▶ [What you are asked to do]
Filter the entries beneath this task, copying only the lines that hold the word "blue".

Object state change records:
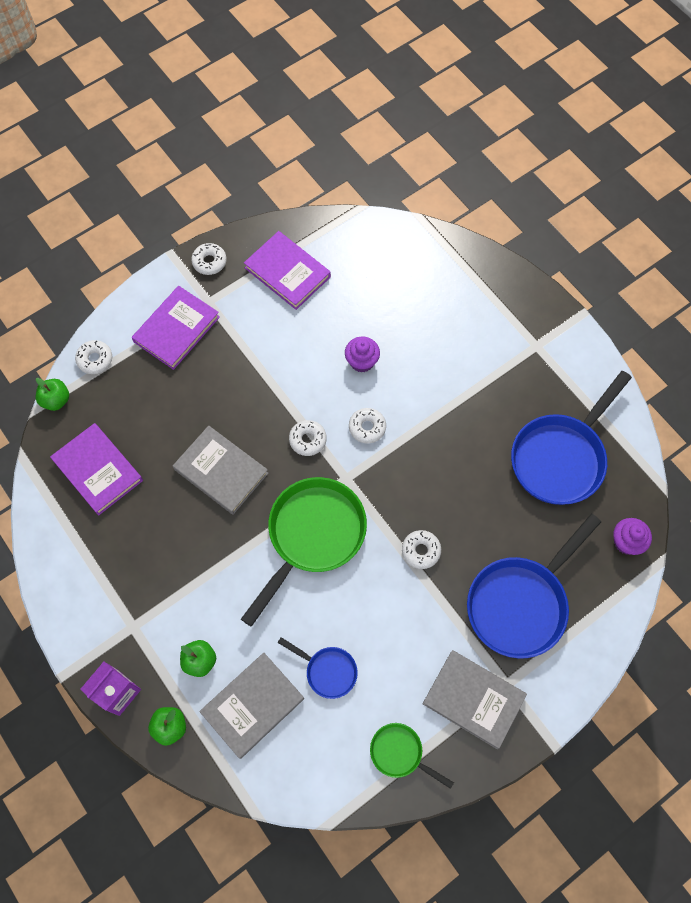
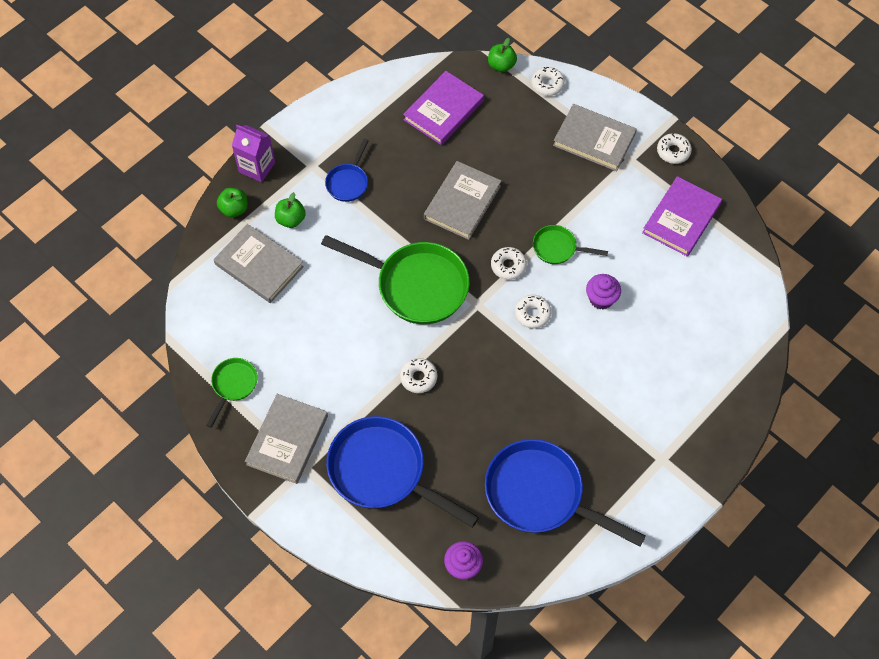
camera: 80 degrees right, 5 degrees down
(176, 329) = (594, 140): purple book -> grey book
(297, 389) = (558, 248): none -> green pan
(327, 671) = (296, 317): blue pan -> blue pan (348, 182)

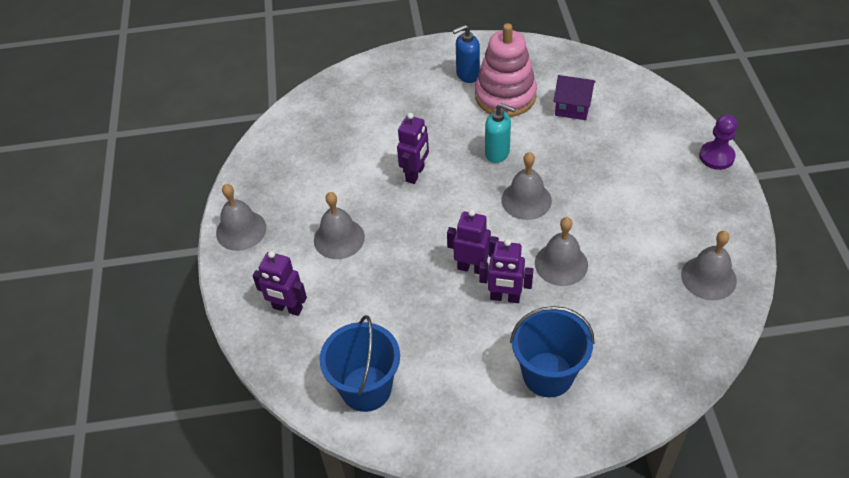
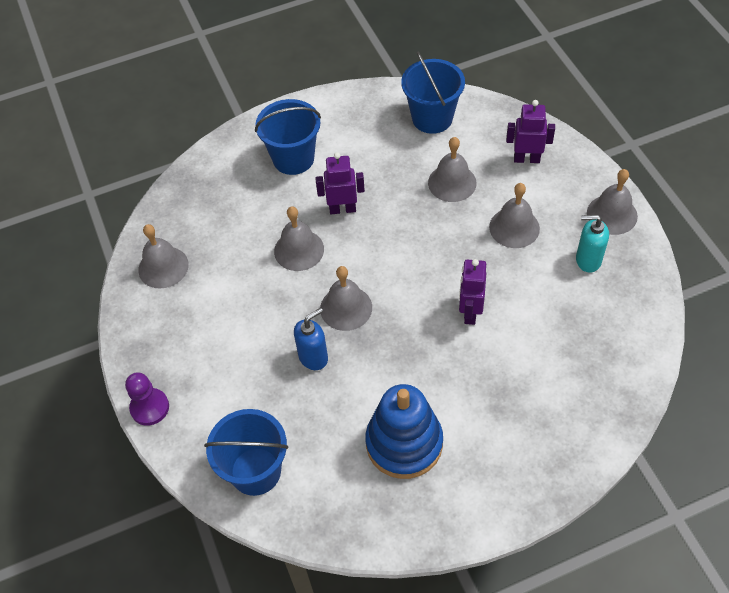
camera: 165 degrees right, 5 degrees up
(378, 300) = (452, 182): none -> grey bell
(467, 75) = (461, 468): blue soap dispenser -> blue soap dispenser (313, 357)
(472, 268) = (379, 228): purple robot -> none
(497, 153) = (390, 358): turquoise soap dispenser -> turquoise soap dispenser (588, 260)
(505, 96) = (404, 443): pink stacking toy -> blue stacking toy
(572, 107) = (319, 443): purple house -> none
(626, 99) = (255, 471): none -> blue bucket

▶ [Solved exercise]
(327, 671) = (296, 317): blue pan -> blue pan (348, 182)
(467, 75) = (461, 468): blue soap dispenser -> blue soap dispenser (313, 357)
(505, 96) = (404, 443): pink stacking toy -> blue stacking toy
(626, 99) = (255, 471): none -> blue bucket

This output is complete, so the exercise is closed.